• Data to examine:
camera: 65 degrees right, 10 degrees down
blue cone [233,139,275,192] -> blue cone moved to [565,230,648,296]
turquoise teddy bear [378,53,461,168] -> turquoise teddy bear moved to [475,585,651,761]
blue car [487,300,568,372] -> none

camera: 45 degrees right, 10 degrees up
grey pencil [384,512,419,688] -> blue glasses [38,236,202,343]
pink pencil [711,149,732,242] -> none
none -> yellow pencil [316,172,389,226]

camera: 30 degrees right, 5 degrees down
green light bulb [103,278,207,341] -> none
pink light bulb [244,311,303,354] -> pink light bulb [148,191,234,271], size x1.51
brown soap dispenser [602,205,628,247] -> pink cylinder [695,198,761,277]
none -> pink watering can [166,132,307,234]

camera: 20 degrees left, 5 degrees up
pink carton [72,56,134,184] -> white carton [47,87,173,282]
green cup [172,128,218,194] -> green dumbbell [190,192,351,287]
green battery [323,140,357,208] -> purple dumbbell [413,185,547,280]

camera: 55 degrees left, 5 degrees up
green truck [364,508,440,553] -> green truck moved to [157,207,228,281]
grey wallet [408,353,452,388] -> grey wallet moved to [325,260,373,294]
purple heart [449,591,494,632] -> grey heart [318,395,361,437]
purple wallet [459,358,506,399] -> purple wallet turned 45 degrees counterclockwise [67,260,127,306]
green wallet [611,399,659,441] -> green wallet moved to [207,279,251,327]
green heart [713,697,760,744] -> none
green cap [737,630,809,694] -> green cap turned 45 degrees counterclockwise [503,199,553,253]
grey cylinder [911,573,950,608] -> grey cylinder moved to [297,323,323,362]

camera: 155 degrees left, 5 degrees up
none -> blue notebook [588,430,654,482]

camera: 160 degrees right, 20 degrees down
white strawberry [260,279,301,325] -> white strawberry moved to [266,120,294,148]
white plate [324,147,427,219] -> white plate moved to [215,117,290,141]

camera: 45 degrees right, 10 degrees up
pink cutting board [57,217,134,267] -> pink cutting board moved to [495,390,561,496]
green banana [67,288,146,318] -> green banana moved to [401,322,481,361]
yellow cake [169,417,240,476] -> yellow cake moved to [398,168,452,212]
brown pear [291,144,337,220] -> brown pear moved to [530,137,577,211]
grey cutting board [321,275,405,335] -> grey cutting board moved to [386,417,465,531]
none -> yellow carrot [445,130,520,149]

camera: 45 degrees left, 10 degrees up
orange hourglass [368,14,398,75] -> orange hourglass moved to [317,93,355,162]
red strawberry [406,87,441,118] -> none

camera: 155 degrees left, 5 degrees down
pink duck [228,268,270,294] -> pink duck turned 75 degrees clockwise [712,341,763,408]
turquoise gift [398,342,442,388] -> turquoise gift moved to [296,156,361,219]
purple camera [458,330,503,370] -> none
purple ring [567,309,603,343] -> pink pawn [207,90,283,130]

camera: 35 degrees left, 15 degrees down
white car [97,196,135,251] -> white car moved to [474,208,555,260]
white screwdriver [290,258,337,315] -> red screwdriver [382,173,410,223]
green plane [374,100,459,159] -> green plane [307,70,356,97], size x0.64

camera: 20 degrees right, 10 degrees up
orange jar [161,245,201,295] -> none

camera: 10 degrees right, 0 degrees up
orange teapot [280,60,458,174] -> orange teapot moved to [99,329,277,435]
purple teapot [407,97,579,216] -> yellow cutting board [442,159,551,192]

• Assigned task: In the entries above, how many lines hold the word "size"? Answer with the number only.

• Finished exercise: 2